**Data for processing:**
+ + +

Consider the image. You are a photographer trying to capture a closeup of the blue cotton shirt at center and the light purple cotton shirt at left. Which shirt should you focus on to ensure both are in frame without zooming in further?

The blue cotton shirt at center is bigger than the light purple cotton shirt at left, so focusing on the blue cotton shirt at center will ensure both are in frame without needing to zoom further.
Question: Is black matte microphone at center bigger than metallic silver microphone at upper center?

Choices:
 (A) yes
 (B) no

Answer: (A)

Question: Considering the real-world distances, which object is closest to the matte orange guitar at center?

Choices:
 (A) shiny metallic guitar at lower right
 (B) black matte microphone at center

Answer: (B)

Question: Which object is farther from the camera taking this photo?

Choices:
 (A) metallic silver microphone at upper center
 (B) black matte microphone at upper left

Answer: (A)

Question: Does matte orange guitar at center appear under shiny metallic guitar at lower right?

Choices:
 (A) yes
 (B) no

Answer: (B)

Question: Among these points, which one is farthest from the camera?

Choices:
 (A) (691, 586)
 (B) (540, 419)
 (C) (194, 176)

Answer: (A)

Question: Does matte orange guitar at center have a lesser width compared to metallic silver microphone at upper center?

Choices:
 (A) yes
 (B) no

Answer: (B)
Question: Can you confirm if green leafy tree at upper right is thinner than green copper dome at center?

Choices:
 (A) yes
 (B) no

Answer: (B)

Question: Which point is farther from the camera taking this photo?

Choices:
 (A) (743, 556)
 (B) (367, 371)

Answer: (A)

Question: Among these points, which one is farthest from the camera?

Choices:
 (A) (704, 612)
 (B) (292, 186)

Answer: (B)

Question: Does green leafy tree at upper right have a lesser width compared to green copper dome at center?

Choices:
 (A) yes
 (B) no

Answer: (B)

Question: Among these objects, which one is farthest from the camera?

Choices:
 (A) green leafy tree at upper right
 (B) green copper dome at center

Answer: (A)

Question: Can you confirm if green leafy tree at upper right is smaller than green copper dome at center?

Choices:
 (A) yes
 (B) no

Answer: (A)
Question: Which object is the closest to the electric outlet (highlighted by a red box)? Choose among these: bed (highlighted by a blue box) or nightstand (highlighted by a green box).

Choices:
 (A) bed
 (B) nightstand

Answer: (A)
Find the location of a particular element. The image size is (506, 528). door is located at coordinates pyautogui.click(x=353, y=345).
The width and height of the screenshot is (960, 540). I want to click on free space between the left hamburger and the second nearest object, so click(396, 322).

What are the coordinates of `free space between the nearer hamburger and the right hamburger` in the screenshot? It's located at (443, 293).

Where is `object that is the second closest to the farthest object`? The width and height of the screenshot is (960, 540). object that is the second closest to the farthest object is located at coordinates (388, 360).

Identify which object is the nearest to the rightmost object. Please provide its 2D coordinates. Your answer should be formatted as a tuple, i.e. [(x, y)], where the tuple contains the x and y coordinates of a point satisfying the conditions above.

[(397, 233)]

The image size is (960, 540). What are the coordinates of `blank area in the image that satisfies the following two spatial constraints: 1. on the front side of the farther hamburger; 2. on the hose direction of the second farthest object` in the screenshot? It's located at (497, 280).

+ + +

**Exercise aim:** Recast the lines above, from the first one through the line containing "Question: Which object is farther", as a numbered list with the blank lines dropped.

**Response for this exercise:**
1. Consider the image. You are a photographer trying to capture a closeup of the blue cotton shirt at center and the light purple cotton shirt at left. Which shirt should you focus on to ensure both are in frame without zooming in further?
2. The blue cotton shirt at center is bigger than the light purple cotton shirt at left, so focusing on the blue cotton shirt at center will ensure both are in frame without needing to zoom further.
3. Question: Is black matte microphone at center bigger than metallic silver microphone at upper center?
4. Choices:
5.  (A) yes
6.  (B) no
7. Answer: (A)
8. Question: Considering the real-world distances, which object is closest to the matte orange guitar at center?
9. Choices:
10.  (A) shiny metallic guitar at lower right
11.  (B) black matte microphone at center
12. Answer: (B)
13. Question: Which object is farther from the camera taking this photo?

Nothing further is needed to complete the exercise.